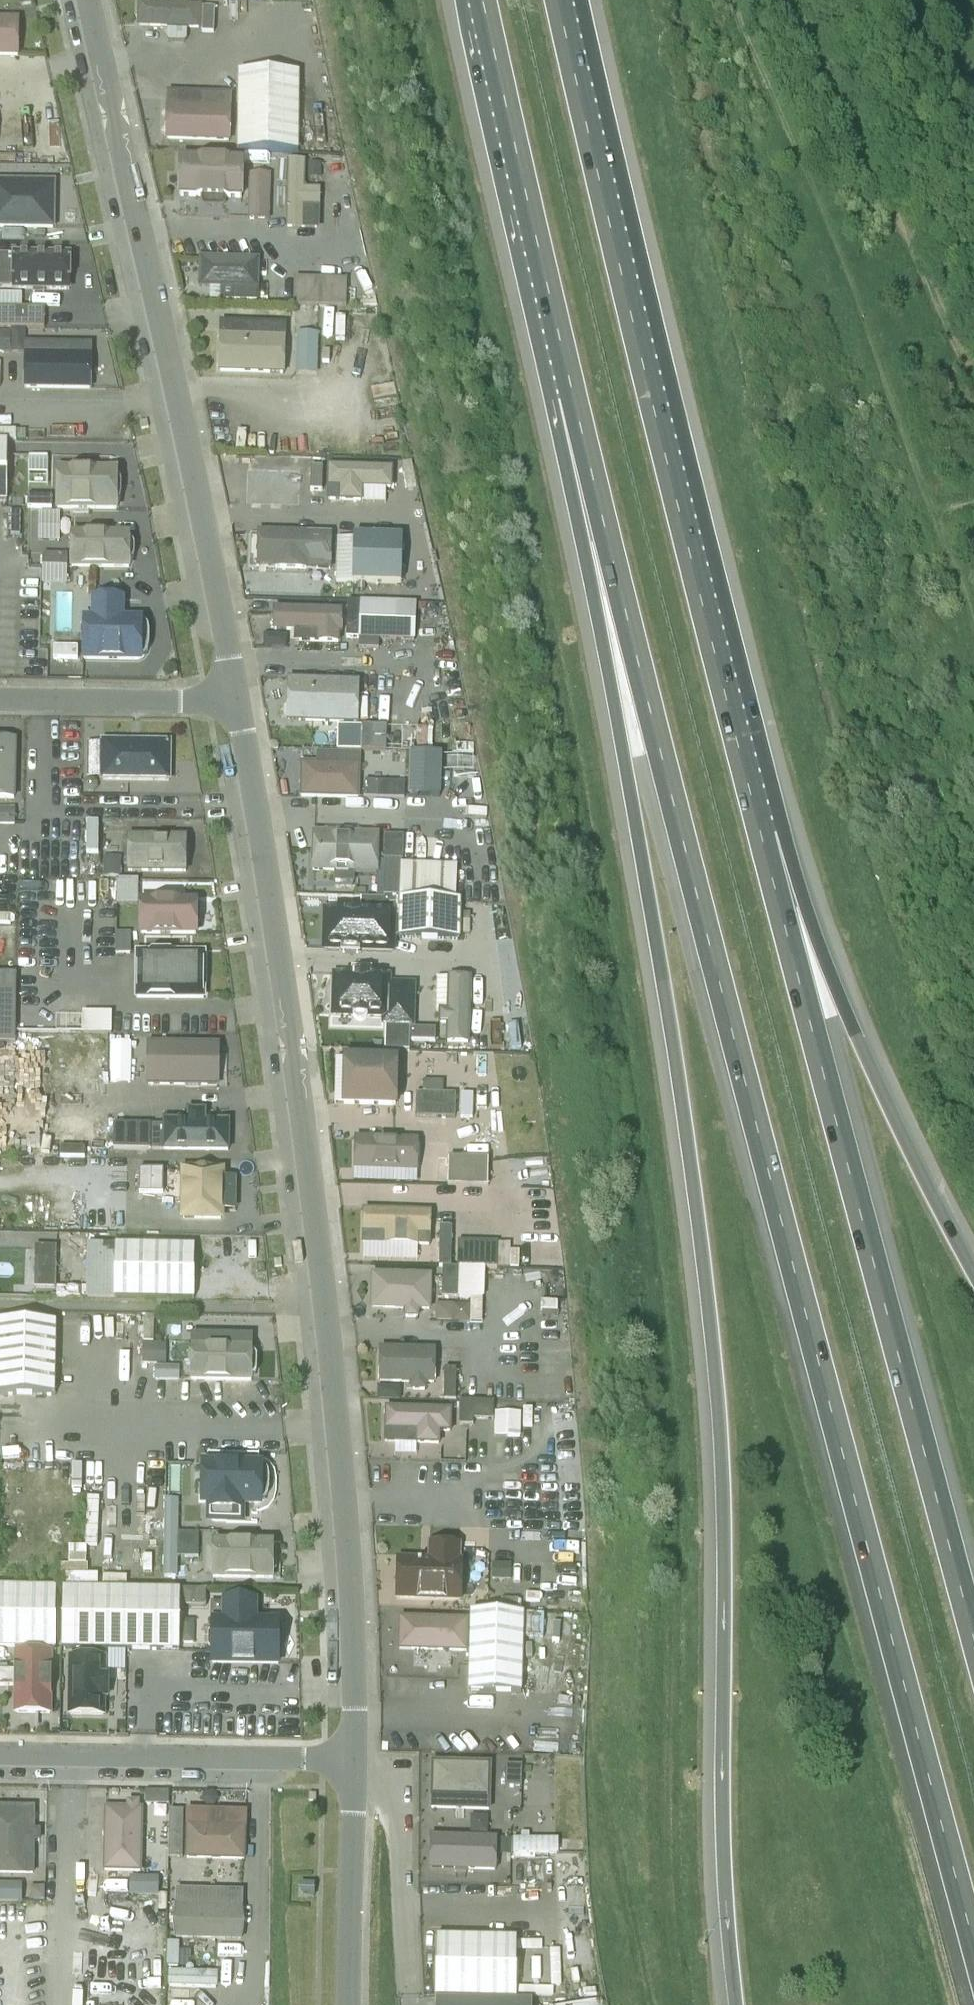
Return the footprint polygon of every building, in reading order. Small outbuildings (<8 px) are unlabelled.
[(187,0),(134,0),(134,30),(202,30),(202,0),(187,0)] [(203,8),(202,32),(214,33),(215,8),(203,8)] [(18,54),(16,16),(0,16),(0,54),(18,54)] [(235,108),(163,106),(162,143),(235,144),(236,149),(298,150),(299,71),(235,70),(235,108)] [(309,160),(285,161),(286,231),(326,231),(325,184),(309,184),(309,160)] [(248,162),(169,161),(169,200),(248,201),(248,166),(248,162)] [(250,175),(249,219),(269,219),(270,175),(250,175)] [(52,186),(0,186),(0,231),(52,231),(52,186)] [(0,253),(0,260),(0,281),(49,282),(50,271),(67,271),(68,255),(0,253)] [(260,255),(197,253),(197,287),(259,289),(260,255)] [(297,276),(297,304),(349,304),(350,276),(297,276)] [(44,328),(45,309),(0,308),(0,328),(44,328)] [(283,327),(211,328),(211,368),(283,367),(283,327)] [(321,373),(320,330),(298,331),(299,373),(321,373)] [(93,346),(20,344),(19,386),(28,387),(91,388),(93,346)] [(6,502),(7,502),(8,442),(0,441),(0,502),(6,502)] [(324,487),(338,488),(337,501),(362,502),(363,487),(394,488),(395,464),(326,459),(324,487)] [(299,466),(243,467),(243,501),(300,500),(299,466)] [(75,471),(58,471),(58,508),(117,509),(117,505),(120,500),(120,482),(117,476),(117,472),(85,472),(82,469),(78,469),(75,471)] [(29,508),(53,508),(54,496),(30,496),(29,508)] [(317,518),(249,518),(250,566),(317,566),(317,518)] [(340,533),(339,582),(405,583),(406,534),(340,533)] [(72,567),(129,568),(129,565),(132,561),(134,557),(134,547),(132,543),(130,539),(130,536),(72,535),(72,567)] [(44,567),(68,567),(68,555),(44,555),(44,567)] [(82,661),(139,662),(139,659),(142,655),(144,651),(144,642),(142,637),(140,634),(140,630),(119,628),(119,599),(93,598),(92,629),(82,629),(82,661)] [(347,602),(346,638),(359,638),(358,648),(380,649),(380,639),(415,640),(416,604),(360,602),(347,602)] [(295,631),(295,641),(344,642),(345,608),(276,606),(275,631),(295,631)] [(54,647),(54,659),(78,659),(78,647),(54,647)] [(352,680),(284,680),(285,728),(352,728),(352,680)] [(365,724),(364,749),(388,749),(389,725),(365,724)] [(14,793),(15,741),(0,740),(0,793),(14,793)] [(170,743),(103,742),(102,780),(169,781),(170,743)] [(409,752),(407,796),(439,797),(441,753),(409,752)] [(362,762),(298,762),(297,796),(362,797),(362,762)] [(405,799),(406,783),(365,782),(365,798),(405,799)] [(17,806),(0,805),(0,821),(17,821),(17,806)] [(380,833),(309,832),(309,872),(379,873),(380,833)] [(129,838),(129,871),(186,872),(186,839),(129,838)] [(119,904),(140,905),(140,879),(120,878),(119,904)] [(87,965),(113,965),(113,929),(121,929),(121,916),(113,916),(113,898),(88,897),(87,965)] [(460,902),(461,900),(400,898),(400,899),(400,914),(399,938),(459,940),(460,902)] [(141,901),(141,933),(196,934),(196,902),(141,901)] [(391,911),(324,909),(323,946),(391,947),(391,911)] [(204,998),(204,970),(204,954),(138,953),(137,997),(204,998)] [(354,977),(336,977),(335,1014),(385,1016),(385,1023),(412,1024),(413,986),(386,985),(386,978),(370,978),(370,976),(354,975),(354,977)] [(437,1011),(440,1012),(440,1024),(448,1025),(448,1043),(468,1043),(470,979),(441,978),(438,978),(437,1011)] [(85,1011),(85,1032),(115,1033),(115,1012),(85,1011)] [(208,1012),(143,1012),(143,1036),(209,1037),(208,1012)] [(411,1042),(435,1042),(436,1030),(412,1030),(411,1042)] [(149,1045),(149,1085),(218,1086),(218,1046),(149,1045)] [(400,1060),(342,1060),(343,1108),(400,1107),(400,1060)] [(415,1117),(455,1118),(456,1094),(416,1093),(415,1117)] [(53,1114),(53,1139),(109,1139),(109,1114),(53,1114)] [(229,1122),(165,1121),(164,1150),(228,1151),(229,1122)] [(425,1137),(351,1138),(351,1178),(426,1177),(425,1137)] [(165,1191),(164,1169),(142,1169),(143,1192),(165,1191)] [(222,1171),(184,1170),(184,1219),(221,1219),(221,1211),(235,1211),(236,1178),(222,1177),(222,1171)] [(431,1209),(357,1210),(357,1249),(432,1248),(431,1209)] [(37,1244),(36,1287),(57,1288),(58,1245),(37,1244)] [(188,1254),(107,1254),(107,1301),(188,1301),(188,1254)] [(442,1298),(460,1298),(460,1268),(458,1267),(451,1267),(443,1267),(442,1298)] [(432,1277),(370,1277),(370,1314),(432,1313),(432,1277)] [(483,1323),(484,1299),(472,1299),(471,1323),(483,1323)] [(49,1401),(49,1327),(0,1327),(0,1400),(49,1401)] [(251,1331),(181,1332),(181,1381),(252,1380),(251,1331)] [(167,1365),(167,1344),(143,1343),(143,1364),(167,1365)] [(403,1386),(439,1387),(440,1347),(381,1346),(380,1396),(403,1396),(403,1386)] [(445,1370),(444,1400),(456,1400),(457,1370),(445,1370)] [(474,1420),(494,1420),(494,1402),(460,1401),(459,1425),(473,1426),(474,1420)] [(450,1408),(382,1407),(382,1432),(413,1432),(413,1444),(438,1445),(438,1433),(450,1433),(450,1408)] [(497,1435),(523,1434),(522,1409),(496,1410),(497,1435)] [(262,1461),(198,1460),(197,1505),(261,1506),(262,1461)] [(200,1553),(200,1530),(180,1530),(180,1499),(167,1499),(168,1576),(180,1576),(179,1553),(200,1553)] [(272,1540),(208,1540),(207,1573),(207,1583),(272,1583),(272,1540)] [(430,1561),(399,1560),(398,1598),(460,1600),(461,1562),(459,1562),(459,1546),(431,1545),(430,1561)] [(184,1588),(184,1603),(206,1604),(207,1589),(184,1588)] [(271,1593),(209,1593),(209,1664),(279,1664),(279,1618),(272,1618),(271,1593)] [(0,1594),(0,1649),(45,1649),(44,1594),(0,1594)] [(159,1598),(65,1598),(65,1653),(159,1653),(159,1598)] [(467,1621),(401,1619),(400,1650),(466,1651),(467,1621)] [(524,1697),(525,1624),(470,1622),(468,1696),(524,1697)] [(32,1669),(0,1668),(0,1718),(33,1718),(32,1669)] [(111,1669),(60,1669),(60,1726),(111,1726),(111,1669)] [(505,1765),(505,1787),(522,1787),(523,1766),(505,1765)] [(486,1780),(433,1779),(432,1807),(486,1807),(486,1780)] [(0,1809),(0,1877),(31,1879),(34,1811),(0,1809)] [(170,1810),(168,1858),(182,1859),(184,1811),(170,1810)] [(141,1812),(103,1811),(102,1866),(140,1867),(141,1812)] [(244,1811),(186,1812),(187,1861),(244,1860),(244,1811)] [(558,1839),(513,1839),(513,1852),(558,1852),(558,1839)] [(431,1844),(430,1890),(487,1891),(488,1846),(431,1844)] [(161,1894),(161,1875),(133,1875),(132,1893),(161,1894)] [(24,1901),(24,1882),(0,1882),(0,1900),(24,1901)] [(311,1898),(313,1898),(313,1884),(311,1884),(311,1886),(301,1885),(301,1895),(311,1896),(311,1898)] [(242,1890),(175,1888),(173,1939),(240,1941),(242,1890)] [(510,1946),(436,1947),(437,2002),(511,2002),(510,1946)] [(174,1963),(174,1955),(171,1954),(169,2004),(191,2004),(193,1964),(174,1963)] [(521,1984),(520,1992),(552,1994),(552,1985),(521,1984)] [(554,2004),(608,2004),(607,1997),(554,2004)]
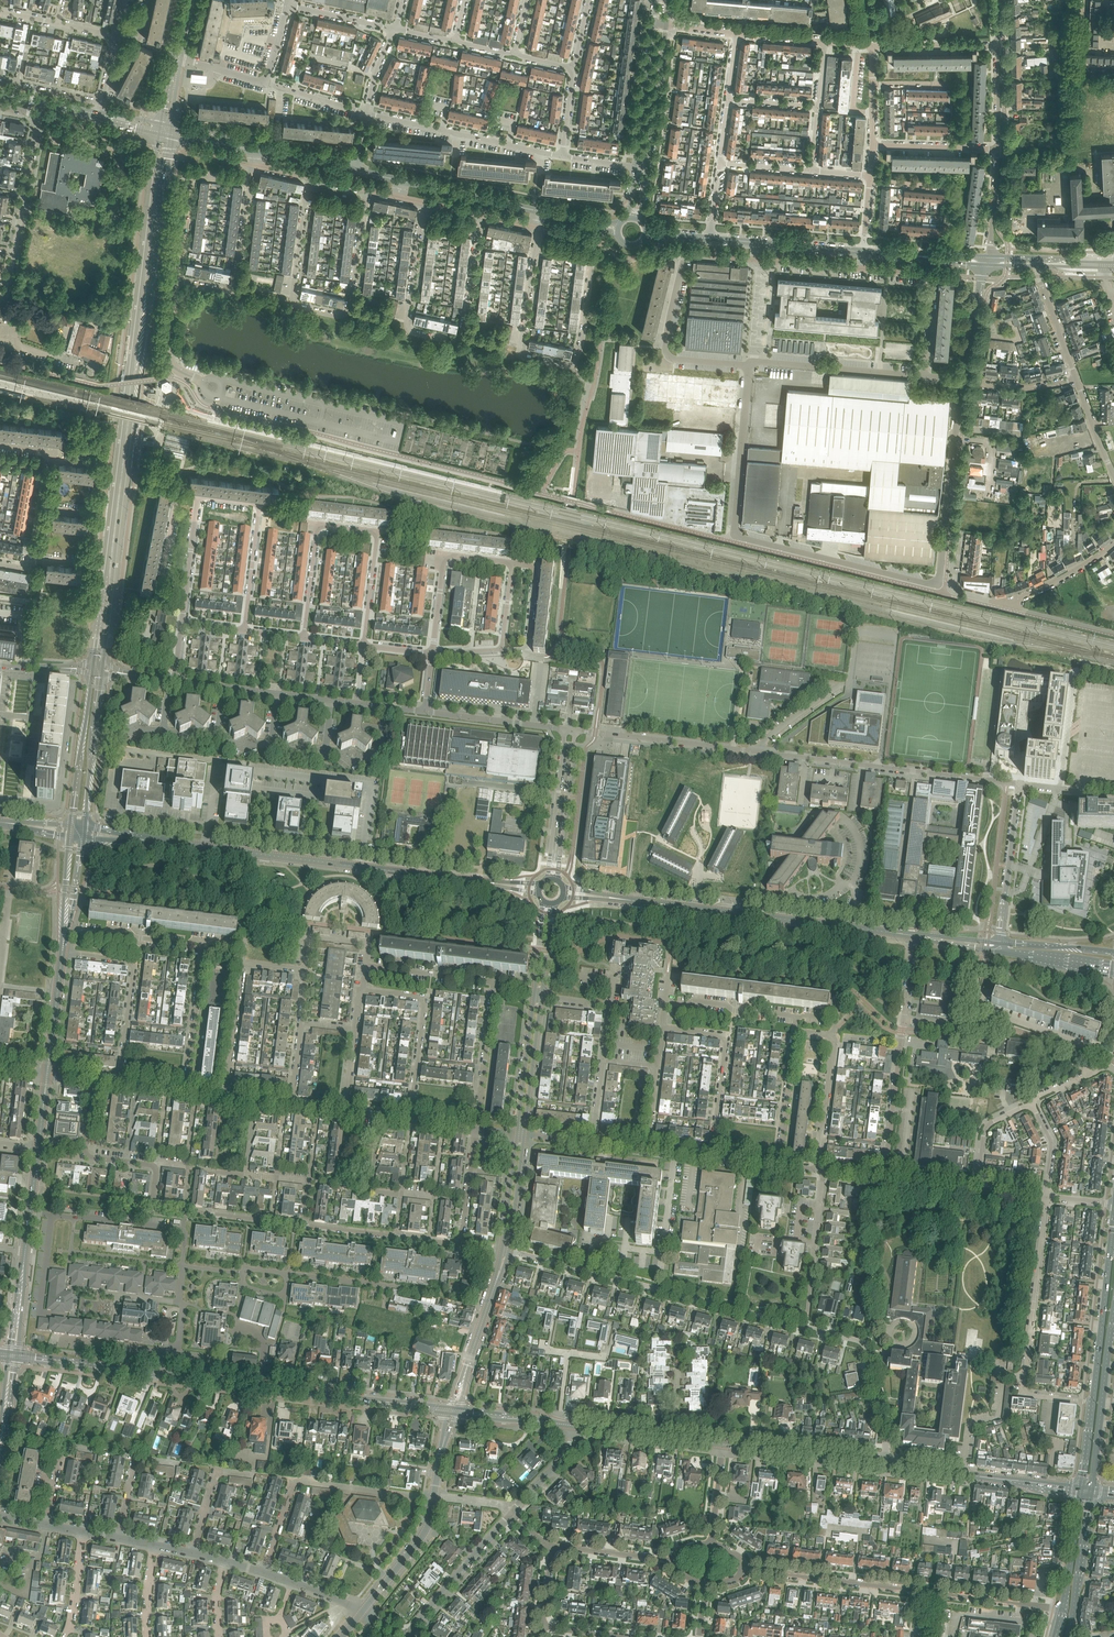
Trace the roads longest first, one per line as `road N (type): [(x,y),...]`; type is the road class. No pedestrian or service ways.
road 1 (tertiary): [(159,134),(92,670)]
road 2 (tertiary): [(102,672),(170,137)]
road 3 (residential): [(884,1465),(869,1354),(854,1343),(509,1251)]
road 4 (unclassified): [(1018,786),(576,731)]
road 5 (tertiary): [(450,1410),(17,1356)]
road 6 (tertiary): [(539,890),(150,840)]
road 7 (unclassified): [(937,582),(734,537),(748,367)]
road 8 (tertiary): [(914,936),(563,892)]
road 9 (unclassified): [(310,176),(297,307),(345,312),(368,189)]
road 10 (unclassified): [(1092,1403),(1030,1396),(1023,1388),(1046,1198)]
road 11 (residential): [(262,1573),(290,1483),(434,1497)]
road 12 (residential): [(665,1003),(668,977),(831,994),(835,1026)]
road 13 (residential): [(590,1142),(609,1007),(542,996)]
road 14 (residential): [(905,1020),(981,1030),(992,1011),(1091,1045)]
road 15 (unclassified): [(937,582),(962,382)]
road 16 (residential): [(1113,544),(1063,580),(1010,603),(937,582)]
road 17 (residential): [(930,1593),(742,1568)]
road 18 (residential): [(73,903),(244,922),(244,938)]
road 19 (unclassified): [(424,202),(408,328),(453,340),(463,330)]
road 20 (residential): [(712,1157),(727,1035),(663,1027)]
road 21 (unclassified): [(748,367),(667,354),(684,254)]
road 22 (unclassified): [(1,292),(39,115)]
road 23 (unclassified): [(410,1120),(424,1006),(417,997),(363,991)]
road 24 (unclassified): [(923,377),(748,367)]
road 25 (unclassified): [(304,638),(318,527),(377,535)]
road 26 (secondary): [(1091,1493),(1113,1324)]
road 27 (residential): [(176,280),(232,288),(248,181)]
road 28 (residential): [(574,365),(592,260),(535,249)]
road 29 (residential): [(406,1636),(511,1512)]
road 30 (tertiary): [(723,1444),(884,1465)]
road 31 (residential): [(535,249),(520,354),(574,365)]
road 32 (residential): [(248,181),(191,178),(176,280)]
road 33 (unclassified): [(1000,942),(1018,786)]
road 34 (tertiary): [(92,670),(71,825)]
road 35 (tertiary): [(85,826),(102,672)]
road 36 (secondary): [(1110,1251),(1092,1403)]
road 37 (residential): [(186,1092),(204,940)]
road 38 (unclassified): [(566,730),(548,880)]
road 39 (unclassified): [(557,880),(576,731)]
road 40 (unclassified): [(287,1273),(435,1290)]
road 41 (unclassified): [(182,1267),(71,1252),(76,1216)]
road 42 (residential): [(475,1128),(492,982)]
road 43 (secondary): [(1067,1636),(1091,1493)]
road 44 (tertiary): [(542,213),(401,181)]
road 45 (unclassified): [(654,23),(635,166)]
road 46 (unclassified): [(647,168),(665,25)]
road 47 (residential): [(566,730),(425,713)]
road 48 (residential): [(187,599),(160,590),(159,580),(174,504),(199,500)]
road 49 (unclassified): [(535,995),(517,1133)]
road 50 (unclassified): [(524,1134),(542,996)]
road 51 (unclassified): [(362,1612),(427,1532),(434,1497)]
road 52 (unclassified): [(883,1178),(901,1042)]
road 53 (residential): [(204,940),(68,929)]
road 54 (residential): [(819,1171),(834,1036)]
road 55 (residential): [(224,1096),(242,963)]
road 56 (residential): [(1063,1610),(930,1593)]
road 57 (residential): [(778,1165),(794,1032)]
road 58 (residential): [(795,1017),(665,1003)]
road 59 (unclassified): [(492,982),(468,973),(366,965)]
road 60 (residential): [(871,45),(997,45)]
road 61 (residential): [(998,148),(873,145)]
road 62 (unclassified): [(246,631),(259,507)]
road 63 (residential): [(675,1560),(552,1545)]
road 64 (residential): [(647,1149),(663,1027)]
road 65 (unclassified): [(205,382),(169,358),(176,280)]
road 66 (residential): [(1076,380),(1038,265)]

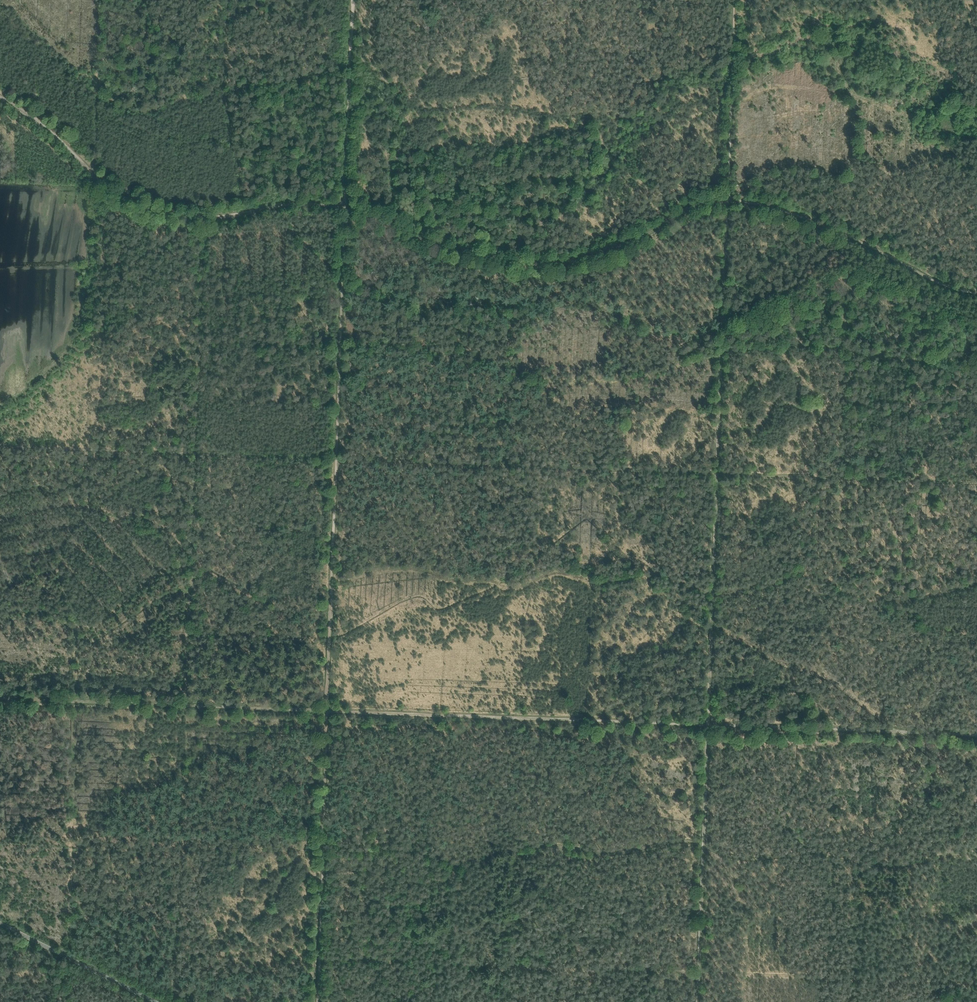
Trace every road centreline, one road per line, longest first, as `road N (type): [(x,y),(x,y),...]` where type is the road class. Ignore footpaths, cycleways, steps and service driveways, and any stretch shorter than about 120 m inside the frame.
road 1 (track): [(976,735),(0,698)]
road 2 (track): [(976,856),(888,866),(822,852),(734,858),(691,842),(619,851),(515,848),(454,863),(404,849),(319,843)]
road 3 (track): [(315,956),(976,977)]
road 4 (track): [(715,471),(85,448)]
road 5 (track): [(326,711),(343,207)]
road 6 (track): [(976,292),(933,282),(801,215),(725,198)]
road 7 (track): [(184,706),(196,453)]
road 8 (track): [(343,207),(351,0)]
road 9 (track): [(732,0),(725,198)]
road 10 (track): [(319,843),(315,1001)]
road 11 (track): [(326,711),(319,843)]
....
**EXERCISE GOAL**
Report all lines of the data that include the word "first".

**RESPONSE TO THE EXERCISE**
Trace the roads longest first, one per line as `road N (type): [(x,y),...]`; type is the road class. No pedestrian or service ways.
Trace every road centreline, one road per line, longest first, as `road N (type): [(x,y),(x,y),...]` where type is the road class. Ignore footpaths, cycleways, steps and service driveways, and any stretch shorter than about 120 m inside the frame.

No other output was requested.